▸ What you are asked to do: From the data below, return the exact lines starting at the line containing "The present (white)" and ending at the line containing "The camera went 25", both included, and nothing else.

▸ Input records:
• • • •

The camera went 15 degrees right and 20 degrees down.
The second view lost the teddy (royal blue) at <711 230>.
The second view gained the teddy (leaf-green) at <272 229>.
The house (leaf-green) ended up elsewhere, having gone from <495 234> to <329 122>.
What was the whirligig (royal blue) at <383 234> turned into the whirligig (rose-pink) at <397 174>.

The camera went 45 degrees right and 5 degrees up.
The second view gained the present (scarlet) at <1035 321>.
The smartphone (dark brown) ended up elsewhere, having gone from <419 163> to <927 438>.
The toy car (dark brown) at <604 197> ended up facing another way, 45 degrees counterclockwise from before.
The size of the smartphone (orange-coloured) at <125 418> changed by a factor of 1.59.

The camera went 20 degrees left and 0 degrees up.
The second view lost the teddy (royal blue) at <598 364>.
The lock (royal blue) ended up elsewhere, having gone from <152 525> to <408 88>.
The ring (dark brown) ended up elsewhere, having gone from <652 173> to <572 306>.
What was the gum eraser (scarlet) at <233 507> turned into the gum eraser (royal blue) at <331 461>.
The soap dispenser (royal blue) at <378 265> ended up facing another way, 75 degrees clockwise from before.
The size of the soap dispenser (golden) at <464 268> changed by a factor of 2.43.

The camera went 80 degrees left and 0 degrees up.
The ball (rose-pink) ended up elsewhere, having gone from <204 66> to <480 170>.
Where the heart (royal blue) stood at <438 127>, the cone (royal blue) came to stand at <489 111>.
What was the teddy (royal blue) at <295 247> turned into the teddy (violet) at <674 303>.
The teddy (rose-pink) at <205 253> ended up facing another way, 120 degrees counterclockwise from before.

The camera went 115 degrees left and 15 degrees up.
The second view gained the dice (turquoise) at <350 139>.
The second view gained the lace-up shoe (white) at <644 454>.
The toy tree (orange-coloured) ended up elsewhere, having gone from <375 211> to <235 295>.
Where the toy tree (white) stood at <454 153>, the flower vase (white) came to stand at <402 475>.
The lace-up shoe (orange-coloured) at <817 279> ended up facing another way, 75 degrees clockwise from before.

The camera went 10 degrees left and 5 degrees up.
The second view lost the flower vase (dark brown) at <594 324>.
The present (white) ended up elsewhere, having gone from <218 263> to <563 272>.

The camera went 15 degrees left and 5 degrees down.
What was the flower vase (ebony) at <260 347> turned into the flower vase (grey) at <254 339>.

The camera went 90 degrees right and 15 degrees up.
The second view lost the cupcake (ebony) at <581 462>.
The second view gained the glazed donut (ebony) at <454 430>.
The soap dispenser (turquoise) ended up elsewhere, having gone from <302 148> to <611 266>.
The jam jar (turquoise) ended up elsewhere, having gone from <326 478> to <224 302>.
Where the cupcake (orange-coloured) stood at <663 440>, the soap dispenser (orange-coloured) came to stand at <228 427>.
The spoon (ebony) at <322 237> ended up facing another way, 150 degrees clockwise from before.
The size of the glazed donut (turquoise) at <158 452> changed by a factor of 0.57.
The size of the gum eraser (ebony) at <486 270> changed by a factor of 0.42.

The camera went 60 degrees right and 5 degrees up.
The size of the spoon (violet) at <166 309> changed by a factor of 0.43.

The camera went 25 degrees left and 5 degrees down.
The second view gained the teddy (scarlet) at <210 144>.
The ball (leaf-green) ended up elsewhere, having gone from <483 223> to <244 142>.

• • • •

▸ Exercise result:
The present (white) ended up elsewhere, having gone from <218 263> to <563 272>.

The camera went 15 degrees left and 5 degrees down.
What was the flower vase (ebony) at <260 347> turned into the flower vase (grey) at <254 339>.

The camera went 90 degrees right and 15 degrees up.
The second view lost the cupcake (ebony) at <581 462>.
The second view gained the glazed donut (ebony) at <454 430>.
The soap dispenser (turquoise) ended up elsewhere, having gone from <302 148> to <611 266>.
The jam jar (turquoise) ended up elsewhere, having gone from <326 478> to <224 302>.
Where the cupcake (orange-coloured) stood at <663 440>, the soap dispenser (orange-coloured) came to stand at <228 427>.
The spoon (ebony) at <322 237> ended up facing another way, 150 degrees clockwise from before.
The size of the glazed donut (turquoise) at <158 452> changed by a factor of 0.57.
The size of the gum eraser (ebony) at <486 270> changed by a factor of 0.42.

The camera went 60 degrees right and 5 degrees up.
The size of the spoon (violet) at <166 309> changed by a factor of 0.43.

The camera went 25 degrees left and 5 degrees down.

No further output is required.